> **Image sets with object changes**:
◇ ◇ ◇ ◇

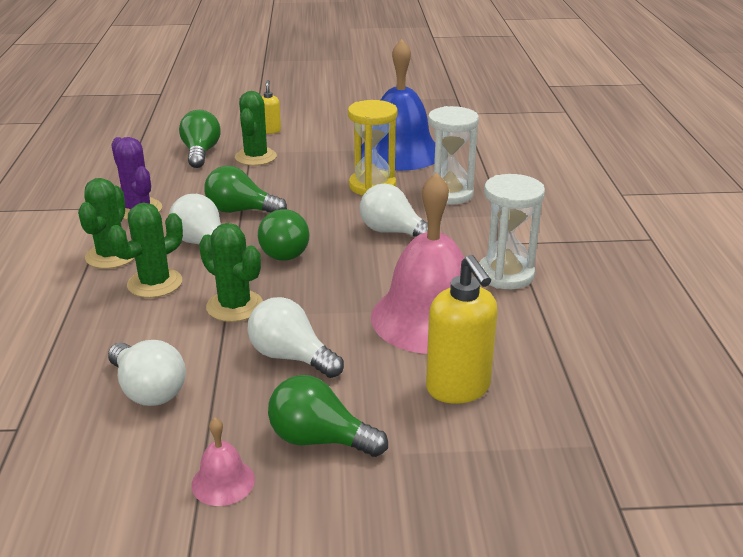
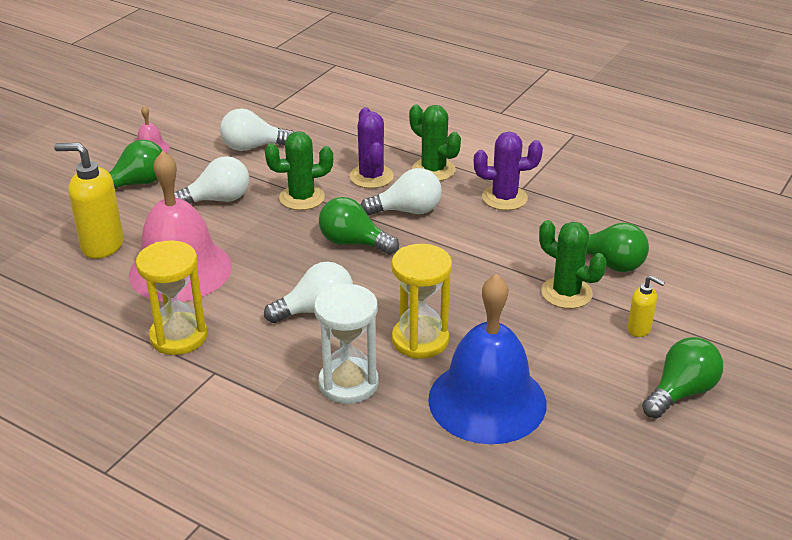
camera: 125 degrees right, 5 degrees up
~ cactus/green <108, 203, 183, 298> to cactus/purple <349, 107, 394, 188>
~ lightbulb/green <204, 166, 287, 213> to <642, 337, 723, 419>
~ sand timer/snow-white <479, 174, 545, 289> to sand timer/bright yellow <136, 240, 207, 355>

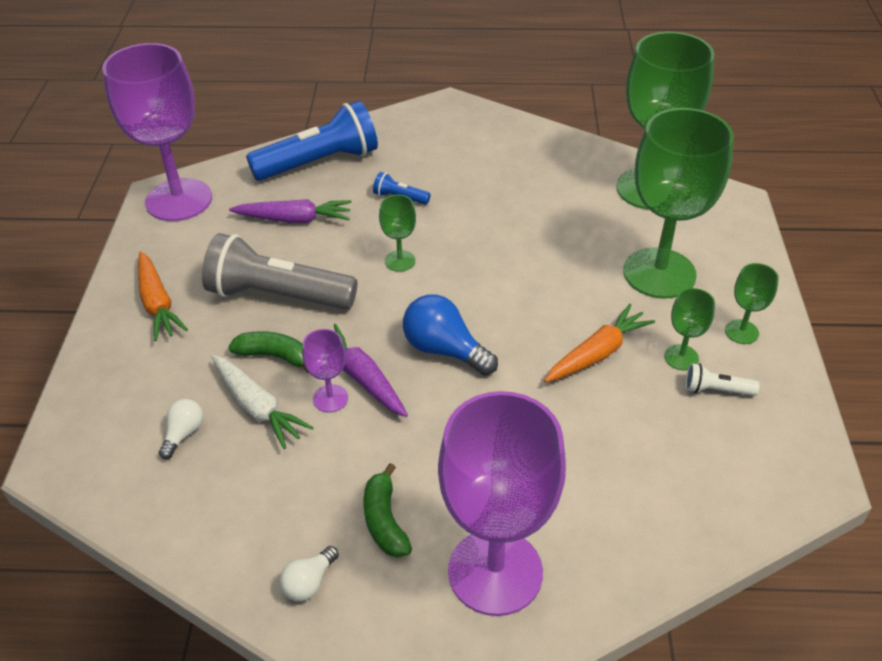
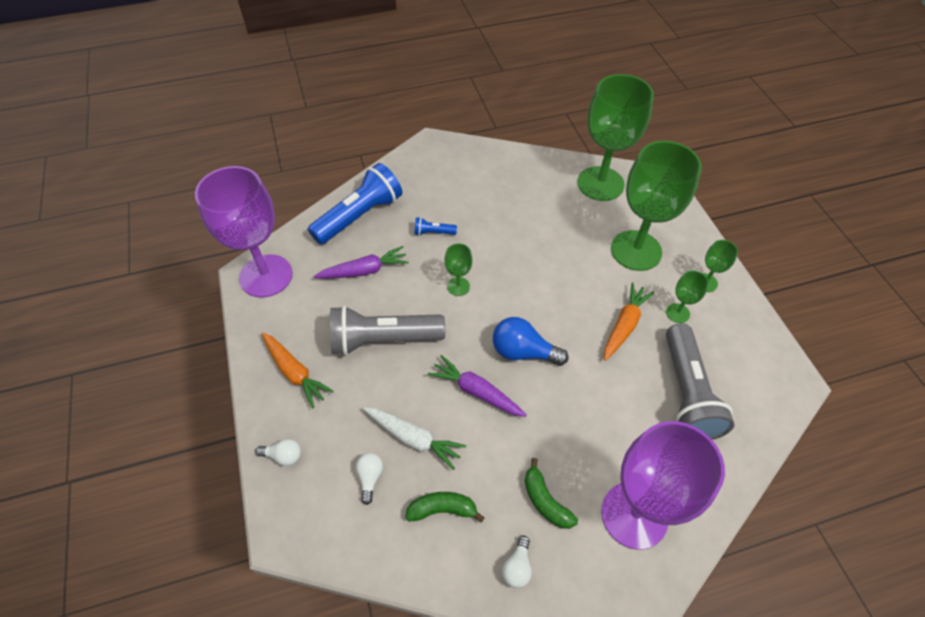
camera: 20 degrees left, 10 degrees up
~ toy banana/green <228, 331, 309, 373> to <405, 492, 485, 523>
- goblet/purple <302, 329, 348, 412>
- torch/snow-white <685, 363, 760, 396>
+ lightbulb/snow-white <256, 439, 301, 466>
+ torch/grey <666, 323, 734, 440>

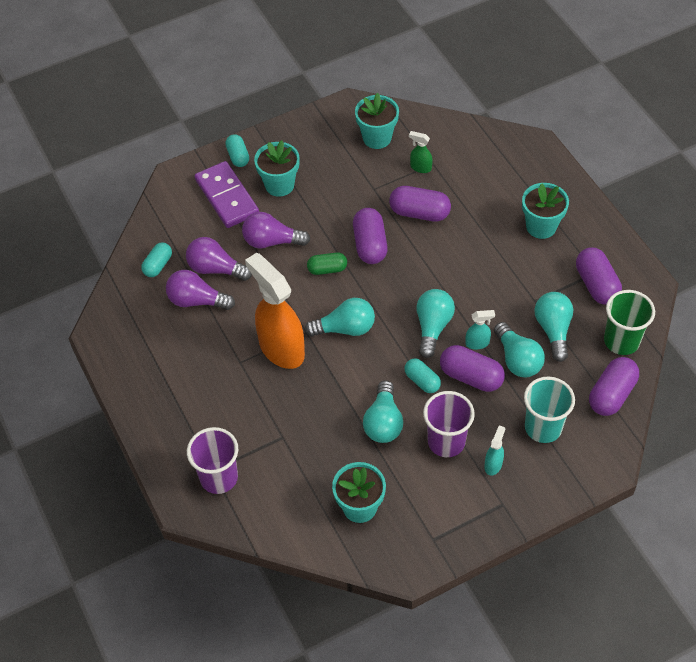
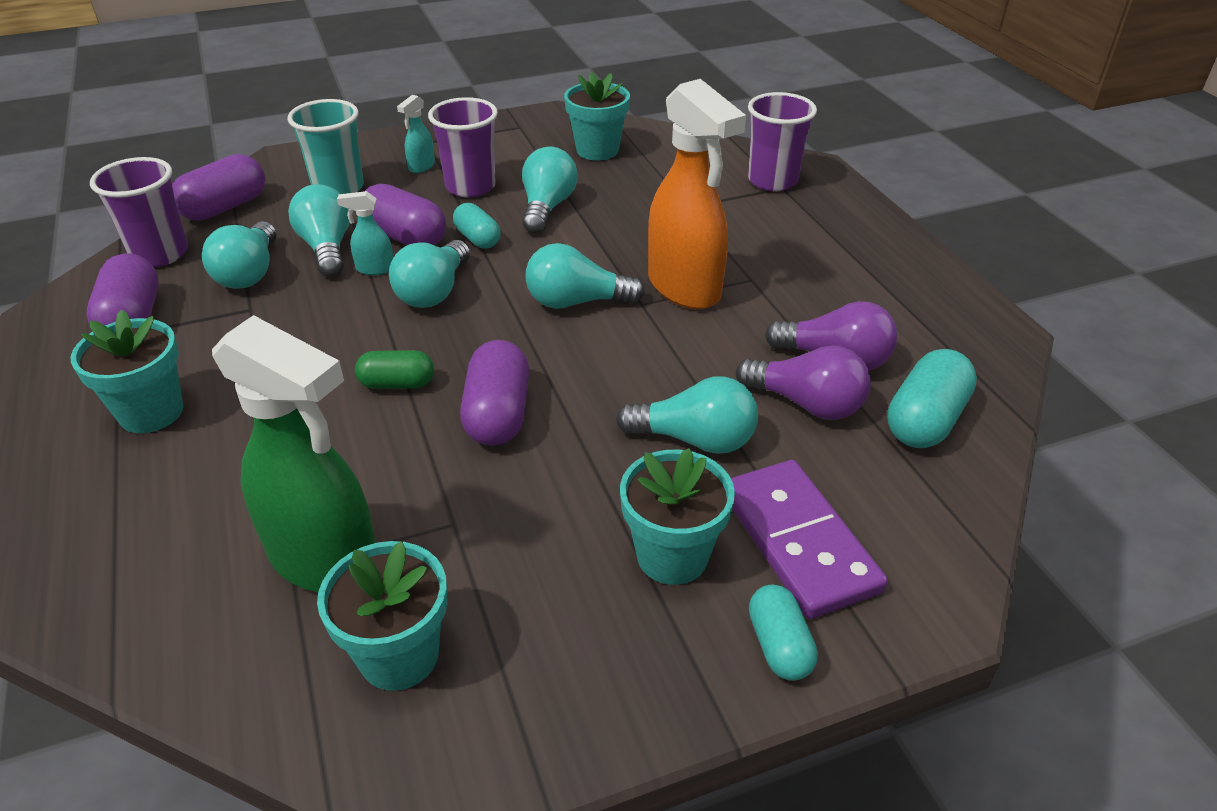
camera: 175 degrees left, 15 degrees down
~ pill shape/turquoise <141, 243, 172, 277> = <887, 349, 977, 448> x1.57
~ lightbulb/purple <242, 212, 310, 248> to lightbulb/turquoise <616, 376, 758, 454>
~ pill shape/green <307, 252, 347, 275> to <355, 350, 434, 389>
- pill shape/purple <389, 186, 451, 222>
~ spray bottle/green <409, 131, 433, 173> = <212, 315, 376, 592> x2.37
~ cup/green <604, 290, 655, 355> to cup/purple <90, 157, 188, 267>

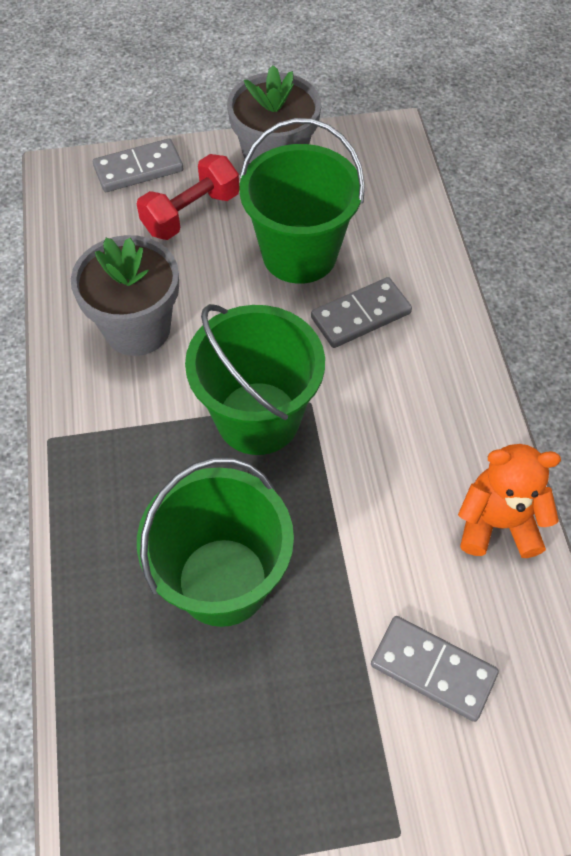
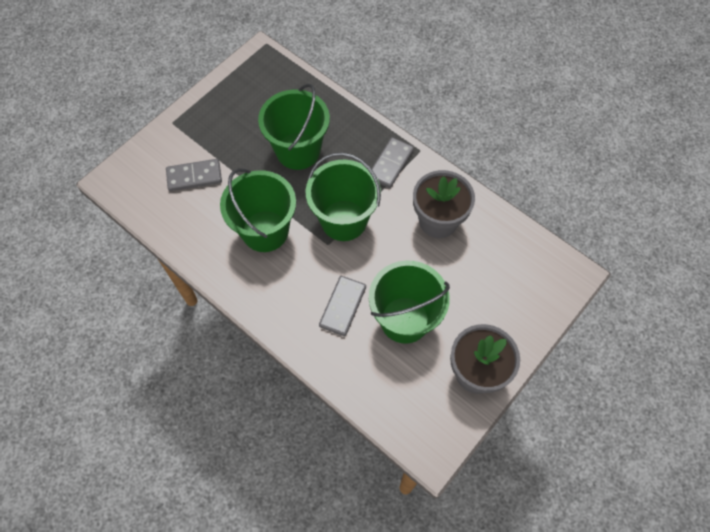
camera: 140 degrees right, 5 degrees up
~ domino/grey <93, 138, 183, 192> to <372, 137, 414, 188>
- hand weight/red <137, 154, 240, 240>
- teddy bear/bright orange <458, 444, 561, 558>
+ pail/green <220, 168, 296, 252>

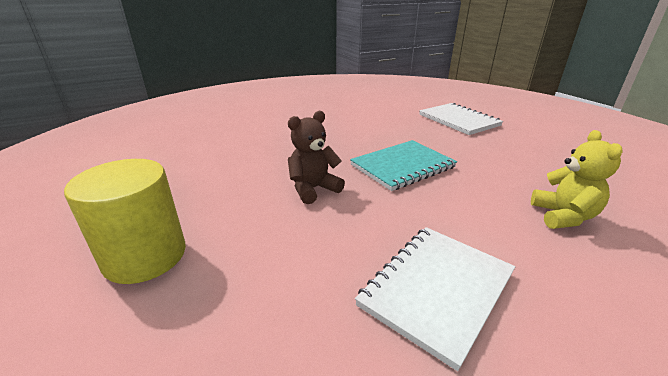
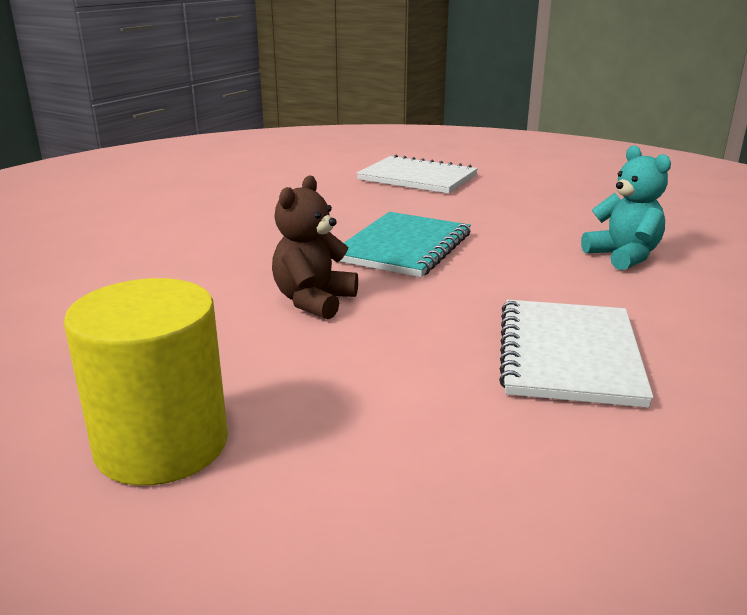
camera: 30 degrees left, 5 degrees down
~ teddy bear/bright yellow <531, 130, 623, 229> to teddy bear/turquoise <581, 146, 671, 270>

◇ ◇ ◇ ◇

The records above are to be duplicated exactly, pictures left out.

> **RESULT OF THIS EXERCISE**:
camera: 125 degrees right, 5 degrees up
~ cactus/green <108, 203, 183, 298> to cactus/purple <349, 107, 394, 188>
~ lightbulb/green <204, 166, 287, 213> to <642, 337, 723, 419>
~ sand timer/snow-white <479, 174, 545, 289> to sand timer/bright yellow <136, 240, 207, 355>

camera: 20 degrees left, 10 degrees up
~ toy banana/green <228, 331, 309, 373> to <405, 492, 485, 523>
- goblet/purple <302, 329, 348, 412>
- torch/snow-white <685, 363, 760, 396>
+ lightbulb/snow-white <256, 439, 301, 466>
+ torch/grey <666, 323, 734, 440>

camera: 175 degrees left, 15 degrees down
~ pill shape/turquoise <141, 243, 172, 277> = <887, 349, 977, 448> x1.57
~ lightbulb/purple <242, 212, 310, 248> to lightbulb/turquoise <616, 376, 758, 454>
~ pill shape/green <307, 252, 347, 275> to <355, 350, 434, 389>
- pill shape/purple <389, 186, 451, 222>
~ spray bottle/green <409, 131, 433, 173> = <212, 315, 376, 592> x2.37
~ cup/green <604, 290, 655, 355> to cup/purple <90, 157, 188, 267>

camera: 140 degrees right, 5 degrees up
~ domino/grey <93, 138, 183, 192> to <372, 137, 414, 188>
- hand weight/red <137, 154, 240, 240>
- teddy bear/bright orange <458, 444, 561, 558>
+ pail/green <220, 168, 296, 252>

camera: 30 degrees left, 5 degrees down
~ teddy bear/bright yellow <531, 130, 623, 229> to teddy bear/turquoise <581, 146, 671, 270>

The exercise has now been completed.